■ **Task details**: Print the whole listing exactly as it appears, but skip the pictures.

■ **Stored data**:
• • • • • • •

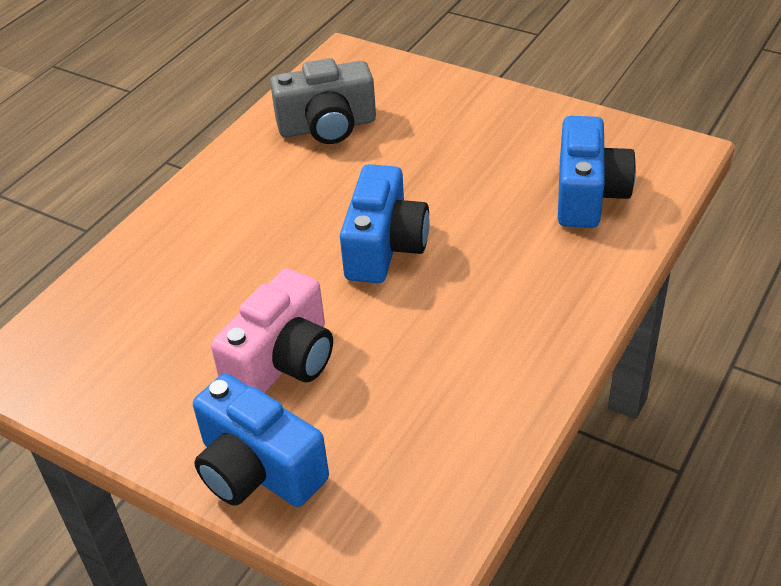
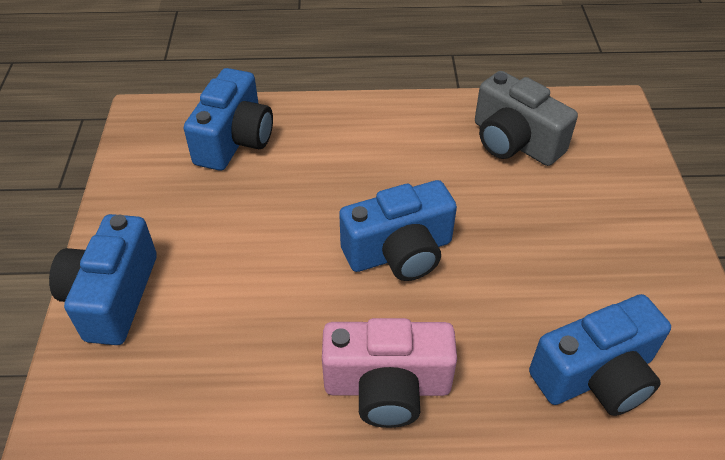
camera: 55 degrees right, 5 degrees up
(130, 305) = (235, 140): none -> blue camera
(283, 361) = (229, 254): pink camera -> pink camera (387, 386)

• • • • • • •

■ **Solution to this exercise**:
camera: 55 degrees right, 5 degrees up
(130, 305) = (235, 140): none -> blue camera
(283, 361) = (229, 254): pink camera -> pink camera (387, 386)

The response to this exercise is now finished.